_What is being asked_
Return each line of the data below verbatim; pictures are to be left out.

_Data_
§ §
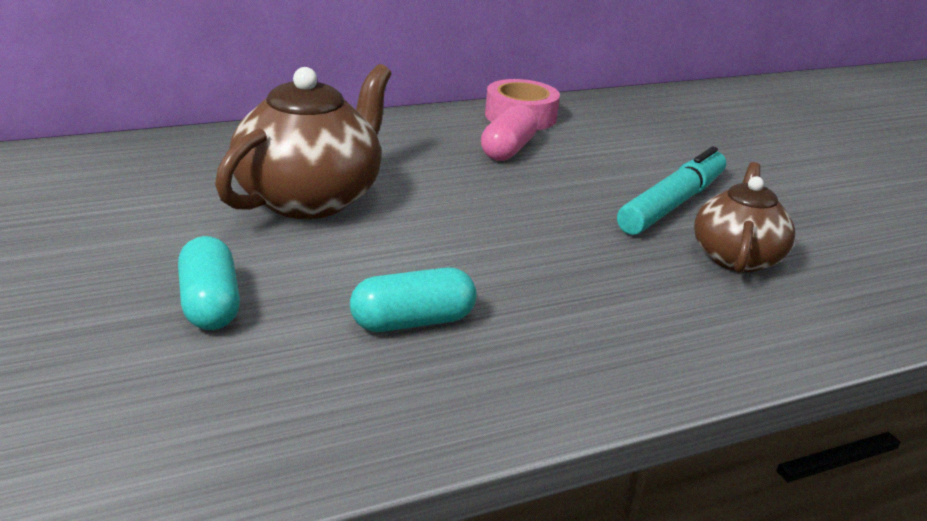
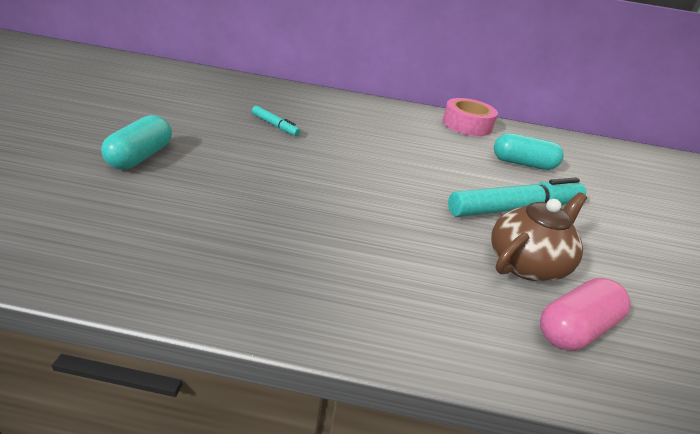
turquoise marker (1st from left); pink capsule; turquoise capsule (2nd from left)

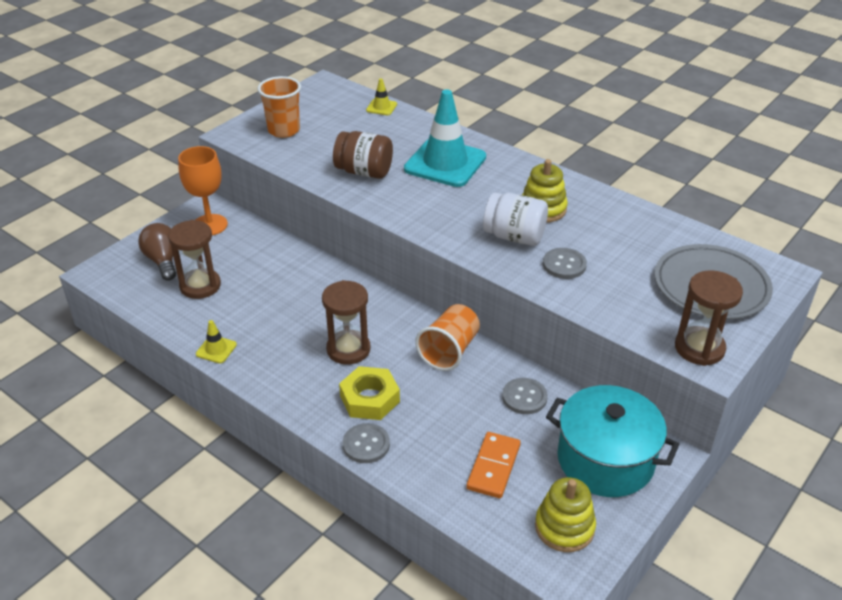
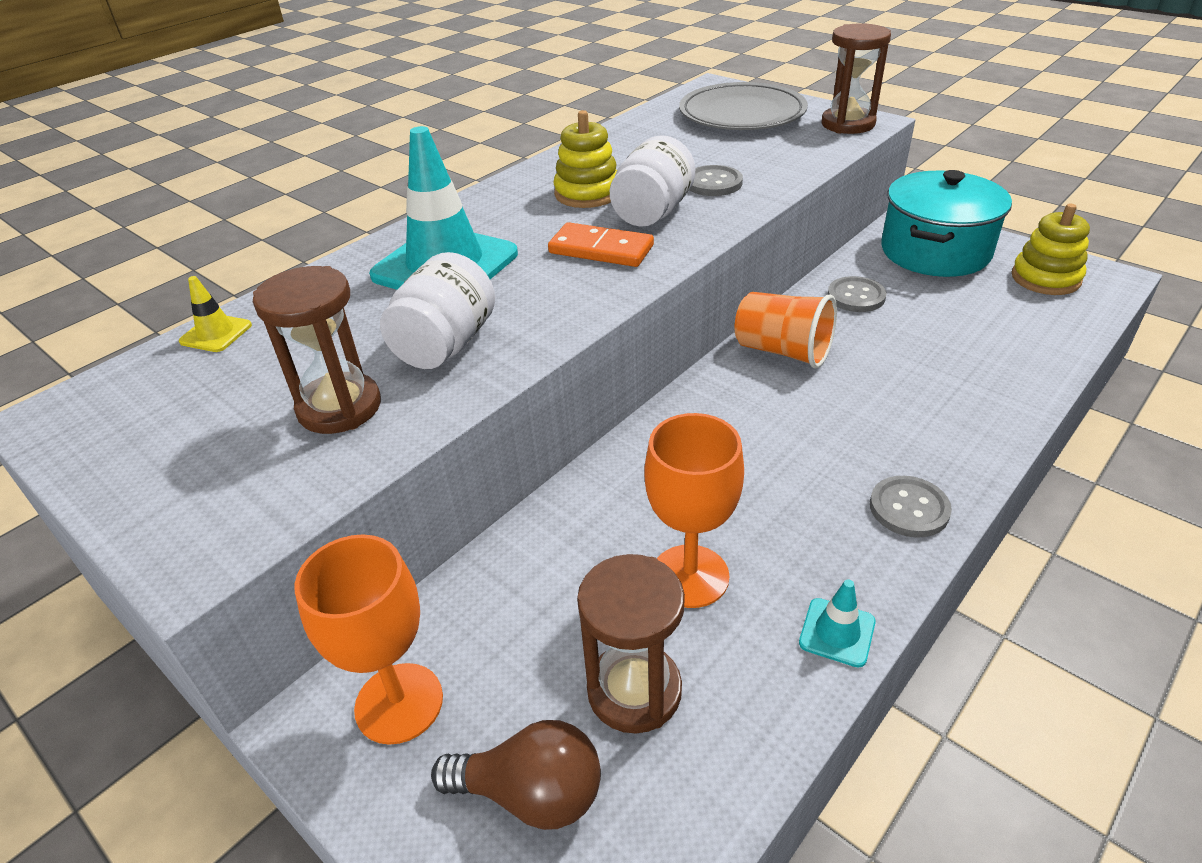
orange cup (1st from left in the first image); white jar (1st from left); brown light bulb; brown hourglass (1st from left); turquoise traffic cone (2nd from left); yellow nut; grey button (3rd from left); orange domino; orange goblet (2nd from left)

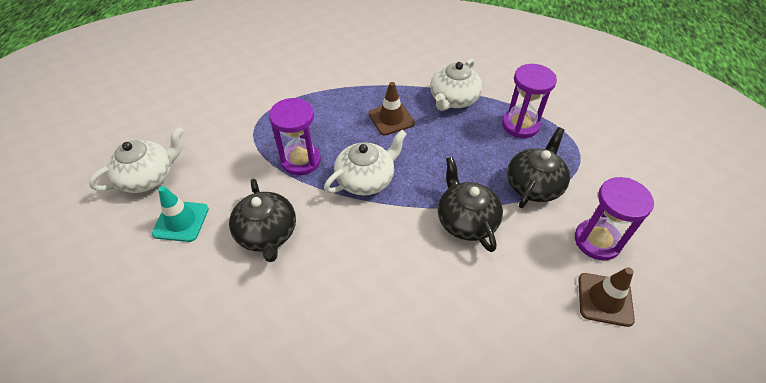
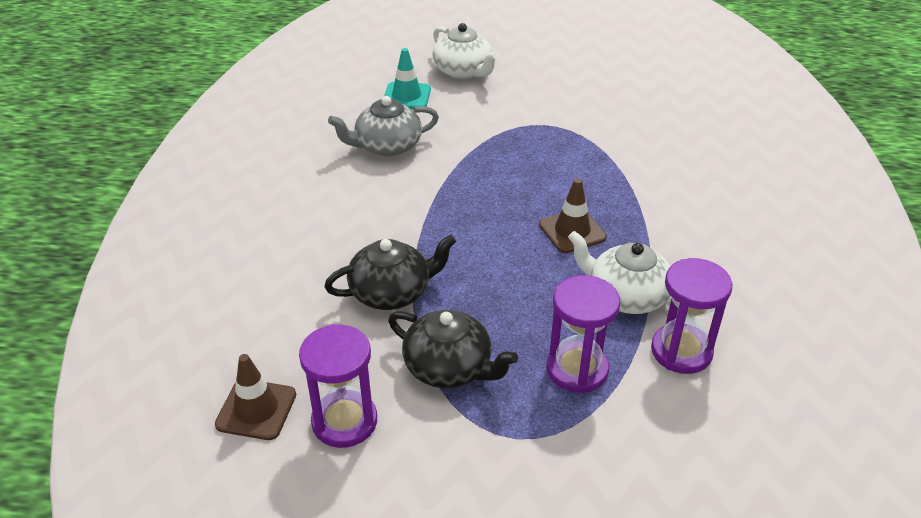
purple hourglass (3rd from left); white teapot (2nd from left in the first image); grey teapot

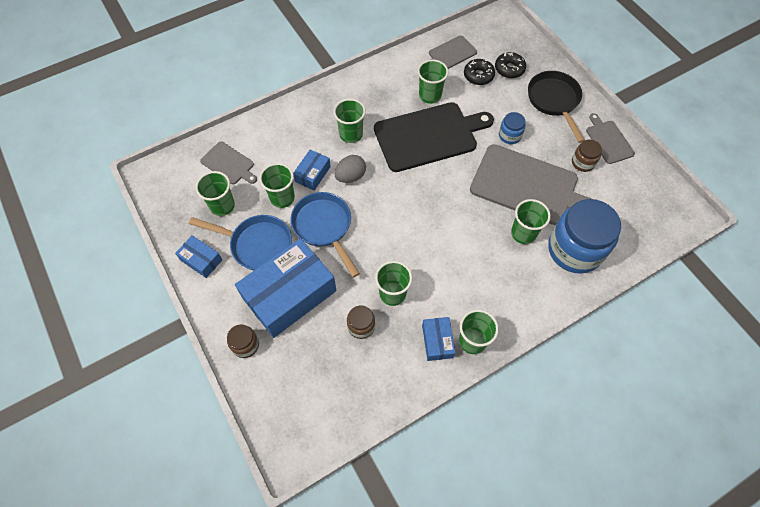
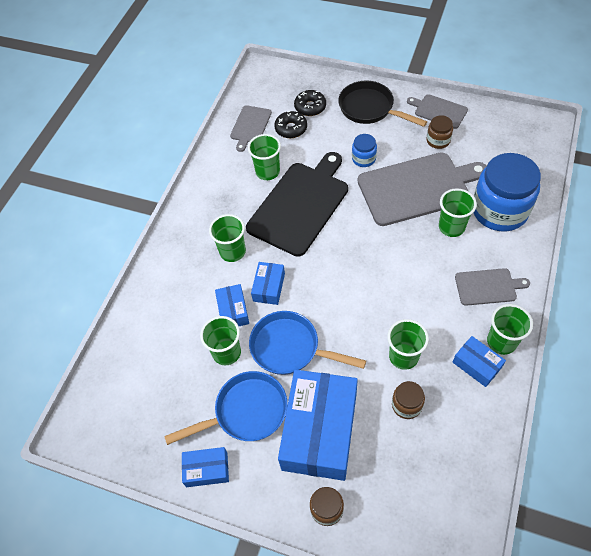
grey cutting board (4th from left); blue box (3rd from left); green cup (1st from left in the first image)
§ §
_Answer to the problem_
turquoise marker (1st from left); pink capsule; turquoise capsule (2nd from left)

orange cup (1st from left in the first image); white jar (1st from left); brown light bulb; brown hourglass (1st from left); turquoise traffic cone (2nd from left); yellow nut; grey button (3rd from left); orange domino; orange goblet (2nd from left)

purple hourglass (3rd from left); white teapot (2nd from left in the first image); grey teapot

grey cutting board (4th from left); blue box (3rd from left); green cup (1st from left in the first image)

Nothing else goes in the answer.